▶ _Exercise input_:
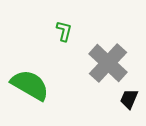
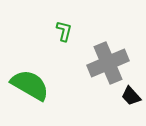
gray cross: rotated 24 degrees clockwise
black trapezoid: moved 2 px right, 3 px up; rotated 65 degrees counterclockwise
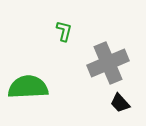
green semicircle: moved 2 px left, 2 px down; rotated 33 degrees counterclockwise
black trapezoid: moved 11 px left, 7 px down
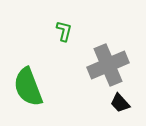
gray cross: moved 2 px down
green semicircle: rotated 108 degrees counterclockwise
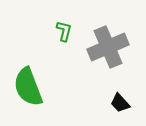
gray cross: moved 18 px up
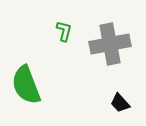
gray cross: moved 2 px right, 3 px up; rotated 12 degrees clockwise
green semicircle: moved 2 px left, 2 px up
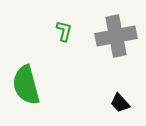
gray cross: moved 6 px right, 8 px up
green semicircle: rotated 6 degrees clockwise
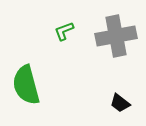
green L-shape: rotated 125 degrees counterclockwise
black trapezoid: rotated 10 degrees counterclockwise
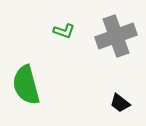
green L-shape: rotated 140 degrees counterclockwise
gray cross: rotated 9 degrees counterclockwise
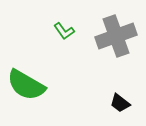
green L-shape: rotated 35 degrees clockwise
green semicircle: rotated 45 degrees counterclockwise
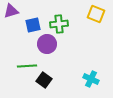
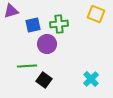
cyan cross: rotated 21 degrees clockwise
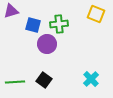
blue square: rotated 28 degrees clockwise
green line: moved 12 px left, 16 px down
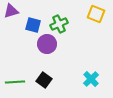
green cross: rotated 18 degrees counterclockwise
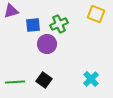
blue square: rotated 21 degrees counterclockwise
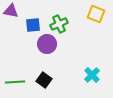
purple triangle: rotated 28 degrees clockwise
cyan cross: moved 1 px right, 4 px up
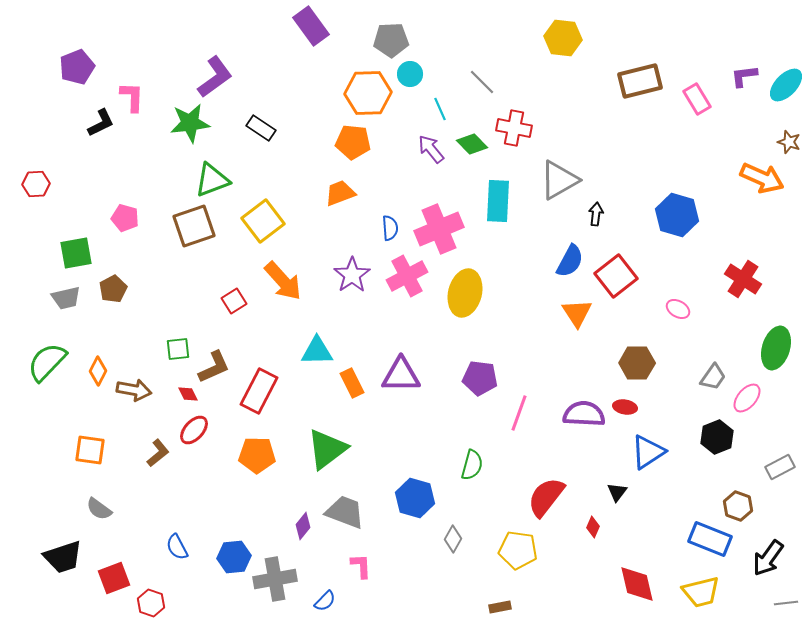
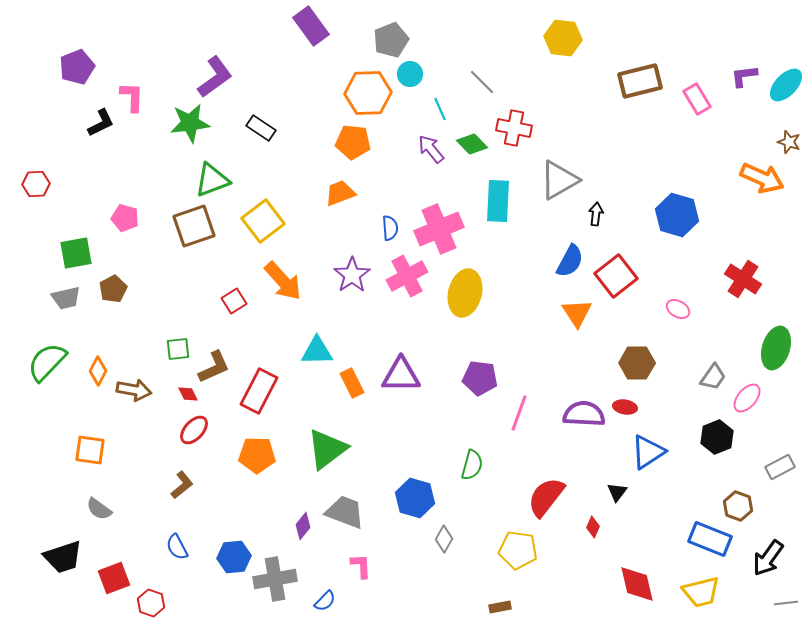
gray pentagon at (391, 40): rotated 20 degrees counterclockwise
brown L-shape at (158, 453): moved 24 px right, 32 px down
gray diamond at (453, 539): moved 9 px left
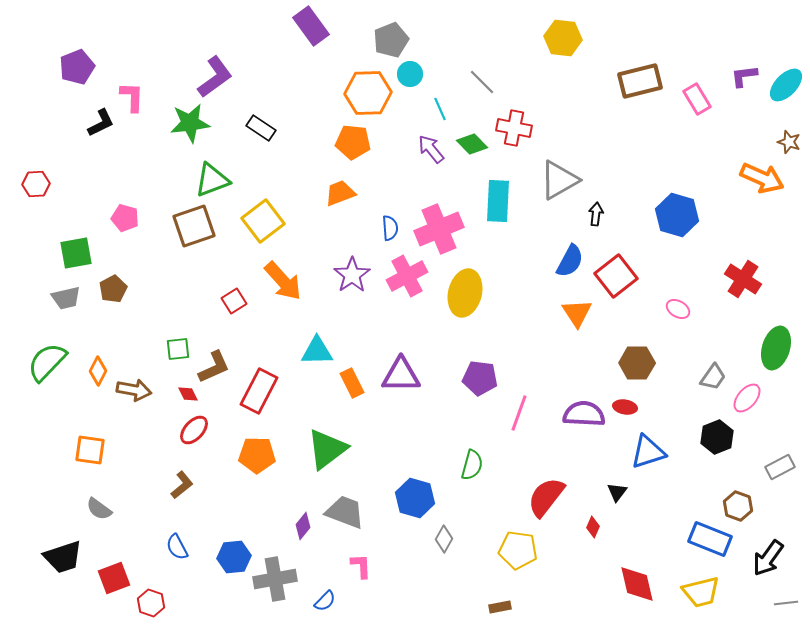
blue triangle at (648, 452): rotated 15 degrees clockwise
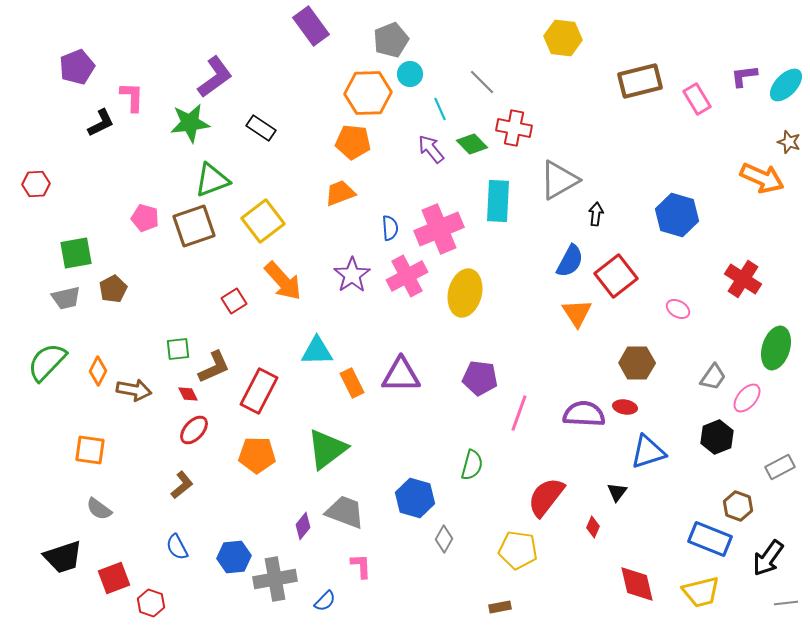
pink pentagon at (125, 218): moved 20 px right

▶ _Task statement_:
Copy verbatim the lines of the records, starting at the line that contains "gray pentagon at" and ending at the last line of the records, with both ends included. Leave out the pictures.

▶ _Correct response_:
gray pentagon at (391, 40): rotated 20 degrees counterclockwise
brown L-shape at (158, 453): moved 24 px right, 32 px down
gray diamond at (453, 539): moved 9 px left
blue triangle at (648, 452): rotated 15 degrees clockwise
pink pentagon at (125, 218): moved 20 px right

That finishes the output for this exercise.